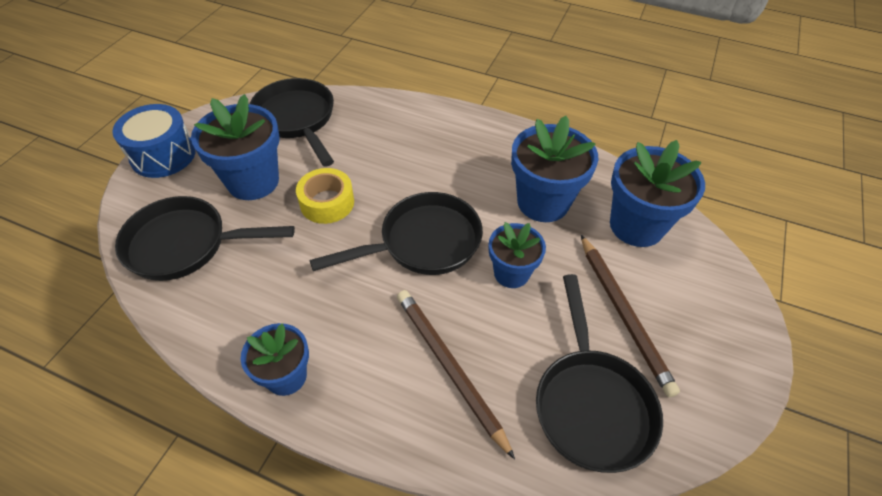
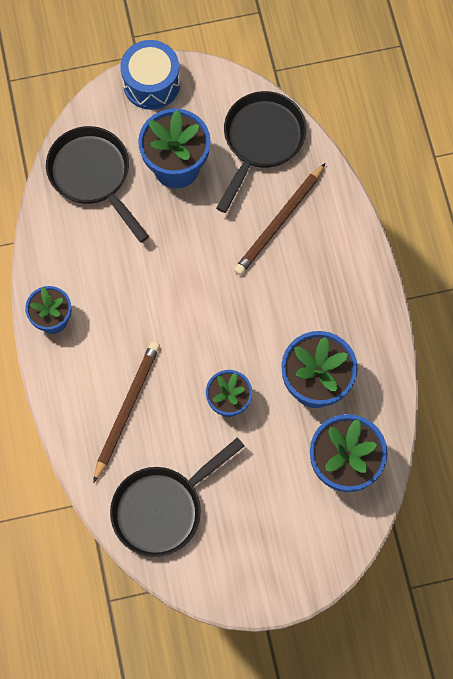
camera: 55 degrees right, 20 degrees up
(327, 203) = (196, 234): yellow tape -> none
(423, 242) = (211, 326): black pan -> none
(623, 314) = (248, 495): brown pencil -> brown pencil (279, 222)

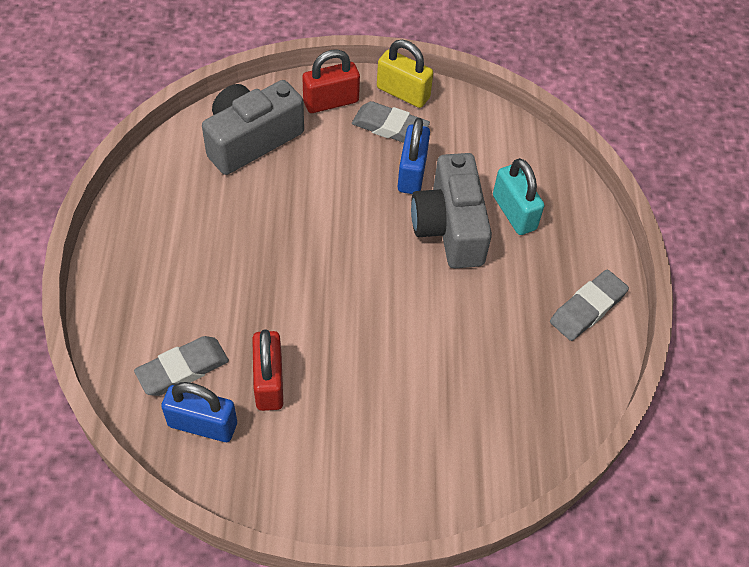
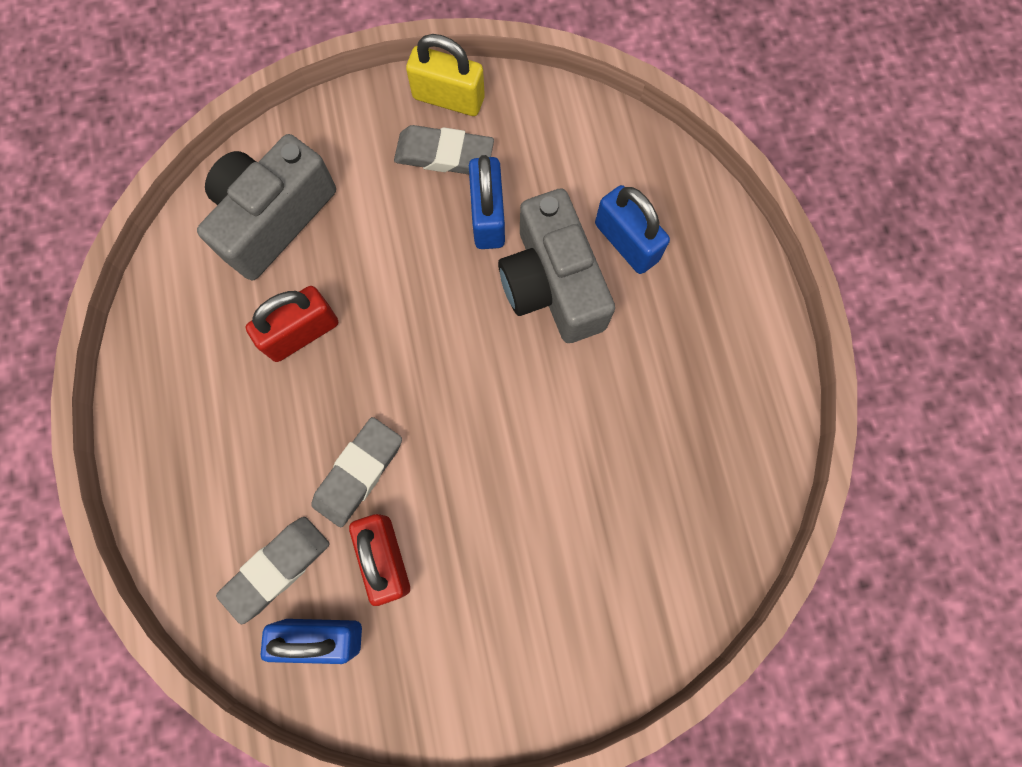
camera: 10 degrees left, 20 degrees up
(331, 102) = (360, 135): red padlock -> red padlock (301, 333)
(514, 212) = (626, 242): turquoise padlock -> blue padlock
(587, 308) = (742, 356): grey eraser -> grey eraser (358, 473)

****

Only lines that contain the string "padlock" count; pick each one out of the records and copy it.

(331, 102) = (360, 135): red padlock -> red padlock (301, 333)
(514, 212) = (626, 242): turquoise padlock -> blue padlock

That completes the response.